Segment Start: Material shown
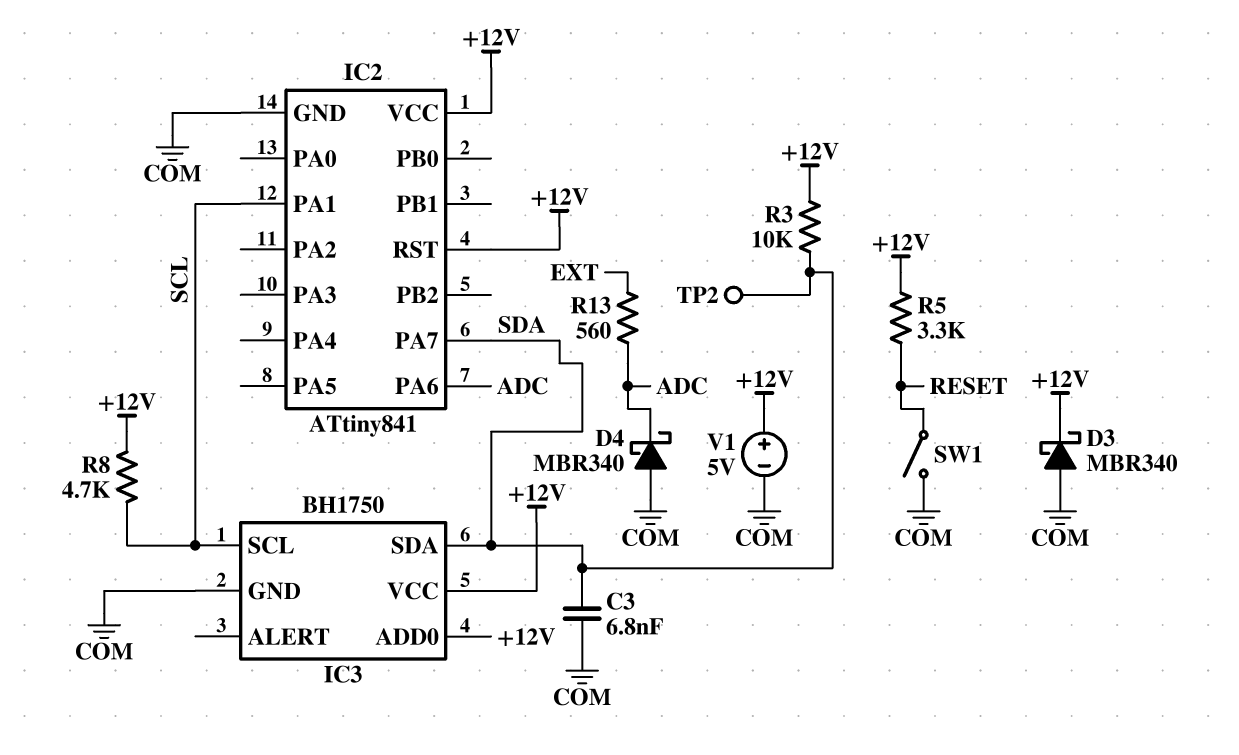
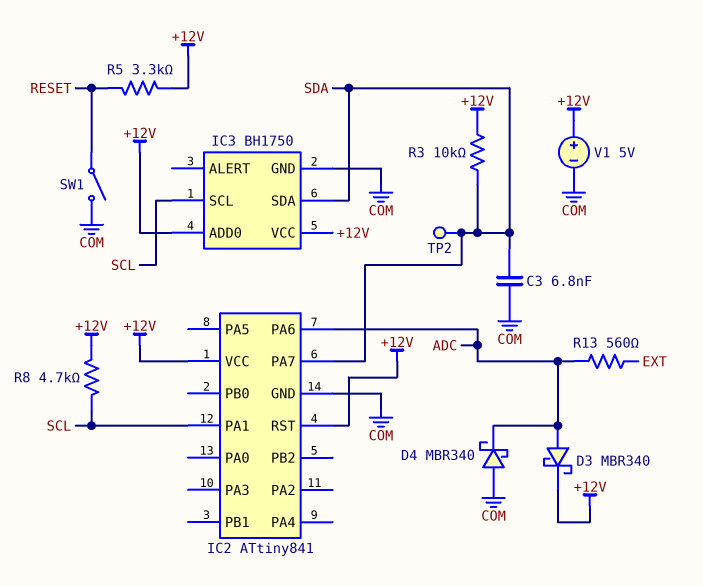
D3: schottky MBR340 (A COM, K +12V) -> schottky MBR340 (A ADC, K +12V)

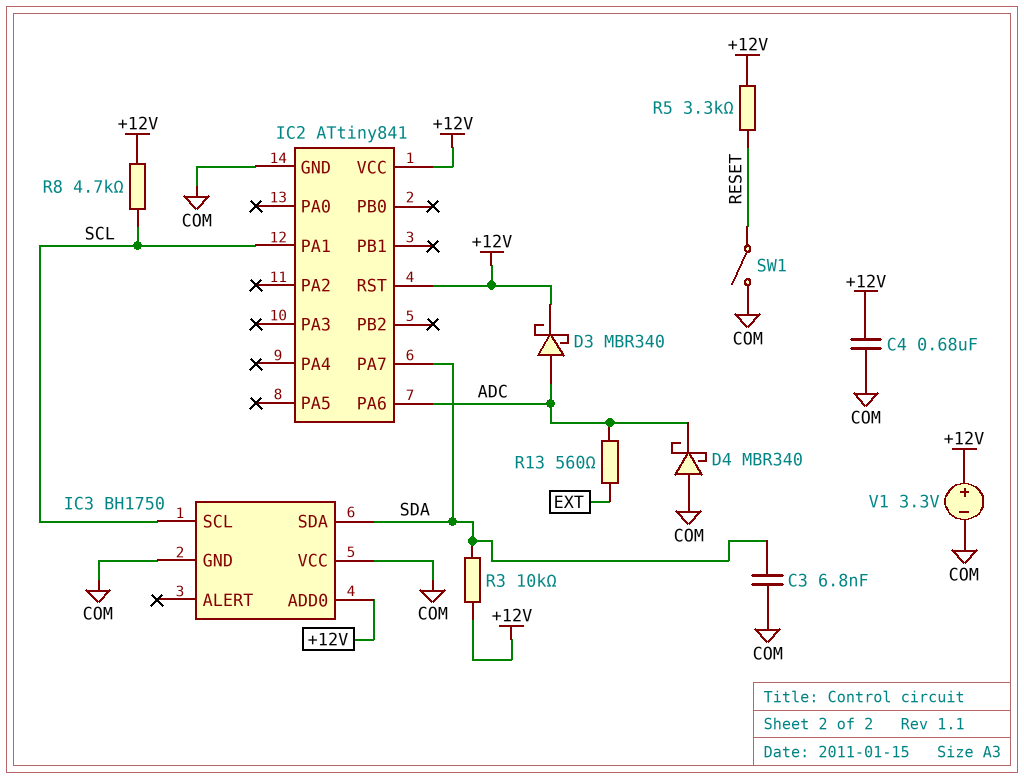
C4: none -> 680nF (+12V, COM)
IC3 pin VCC: +12V -> COM
TP2: test point (SDA) -> none
V1: 5V (plus +12V, minus COM) -> 3.3V (plus +12V, minus COM)

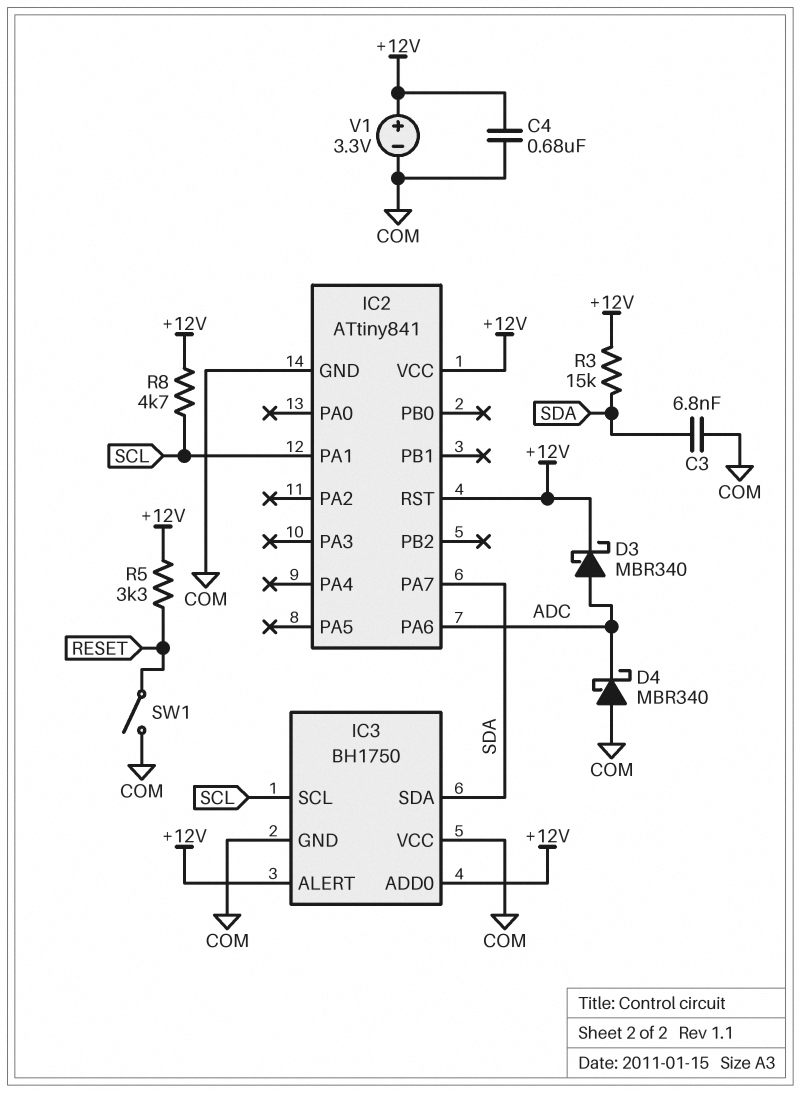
IC3 pin ALERT: none -> +12V
R3: 10k (+12V, SDA) -> 15k (+12V, SDA)
R13: 560 (ADC, EXT) -> none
Segment End: Material shown
Exercise prompt
Word for word, restate the records above and drop the pictures.

Answer for this exercise
D3: schottky MBR340 (A COM, K +12V) -> schottky MBR340 (A ADC, K +12V)

C4: none -> 680nF (+12V, COM)
IC3 pin VCC: +12V -> COM
TP2: test point (SDA) -> none
V1: 5V (plus +12V, minus COM) -> 3.3V (plus +12V, minus COM)

IC3 pin ALERT: none -> +12V
R3: 10k (+12V, SDA) -> 15k (+12V, SDA)
R13: 560 (ADC, EXT) -> none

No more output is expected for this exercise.